▶ [Your assignment]:
Below are some records. Print exactly the lines between the one holding "purple sewing button" and the one holding "- → emerald apple <696 387>", inclusive, and nothing else.

------------------------------------------------

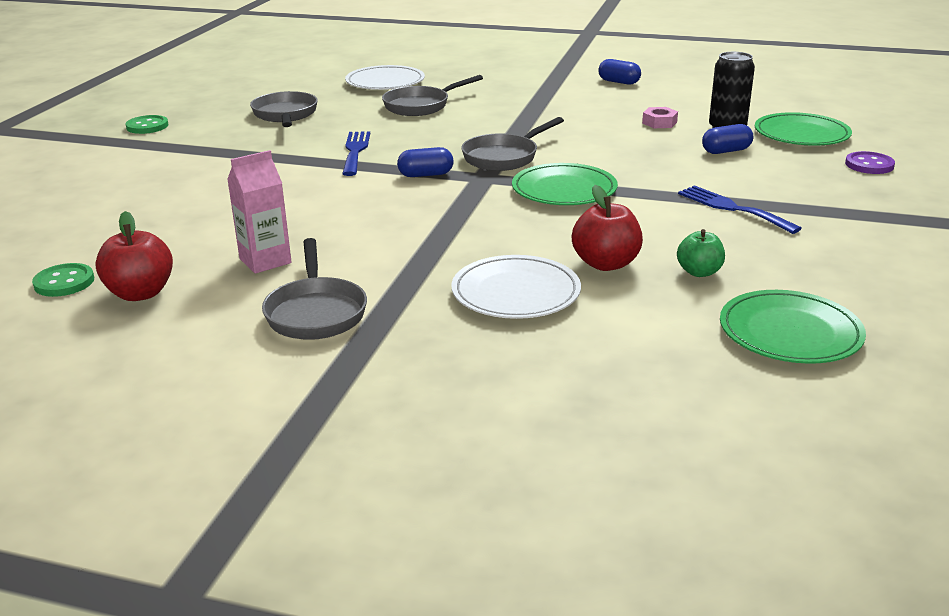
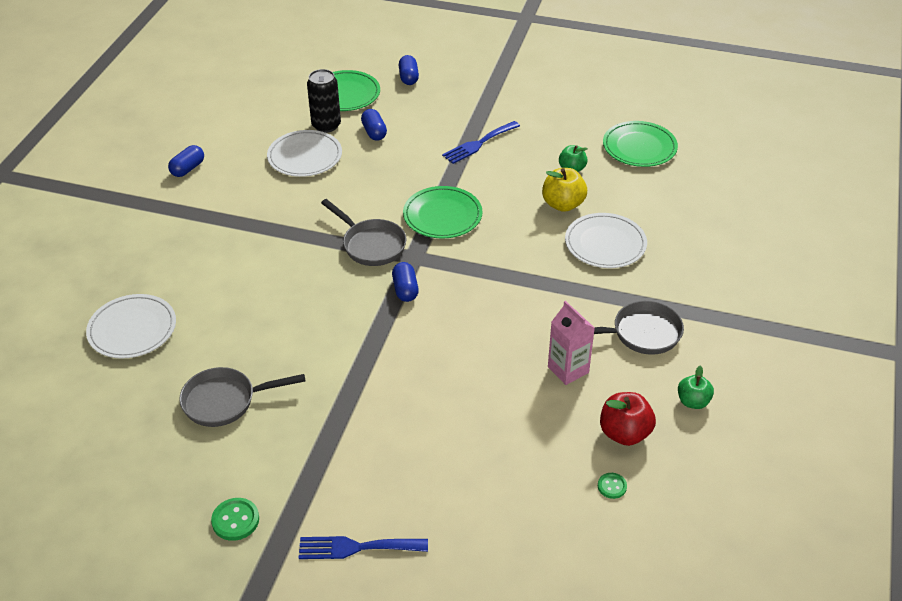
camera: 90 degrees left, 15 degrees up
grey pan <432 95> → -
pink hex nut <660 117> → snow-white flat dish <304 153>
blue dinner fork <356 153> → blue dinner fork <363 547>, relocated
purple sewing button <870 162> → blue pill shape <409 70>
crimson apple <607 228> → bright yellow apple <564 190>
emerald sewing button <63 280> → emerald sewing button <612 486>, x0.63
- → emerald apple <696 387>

------------------------------------------------

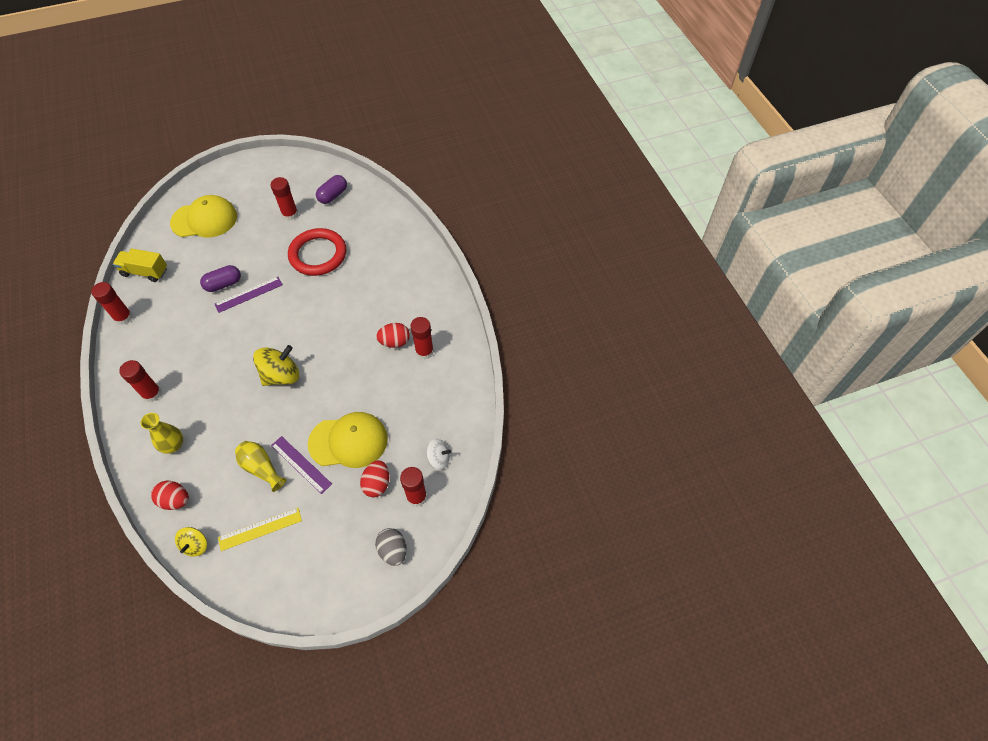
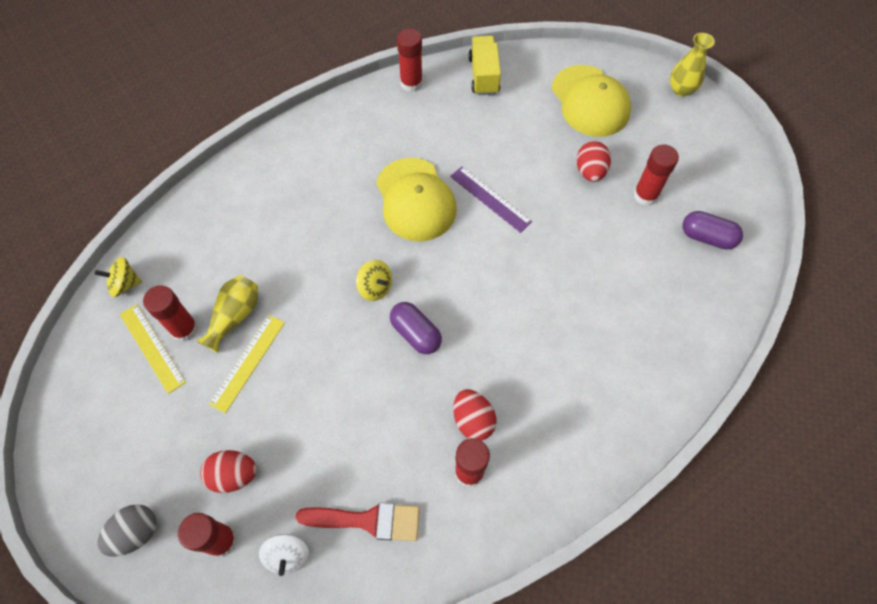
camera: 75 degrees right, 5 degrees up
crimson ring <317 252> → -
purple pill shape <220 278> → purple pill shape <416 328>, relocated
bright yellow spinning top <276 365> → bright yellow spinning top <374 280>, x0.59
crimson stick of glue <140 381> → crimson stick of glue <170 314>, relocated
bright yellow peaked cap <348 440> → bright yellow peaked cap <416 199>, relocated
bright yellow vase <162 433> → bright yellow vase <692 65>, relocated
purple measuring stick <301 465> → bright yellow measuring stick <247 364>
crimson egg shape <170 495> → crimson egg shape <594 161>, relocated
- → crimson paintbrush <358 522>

------------------------------------------------

▶ [Result]:
purple sewing button <870 162> → blue pill shape <409 70>
crimson apple <607 228> → bright yellow apple <564 190>
emerald sewing button <63 280> → emerald sewing button <612 486>, x0.63
- → emerald apple <696 387>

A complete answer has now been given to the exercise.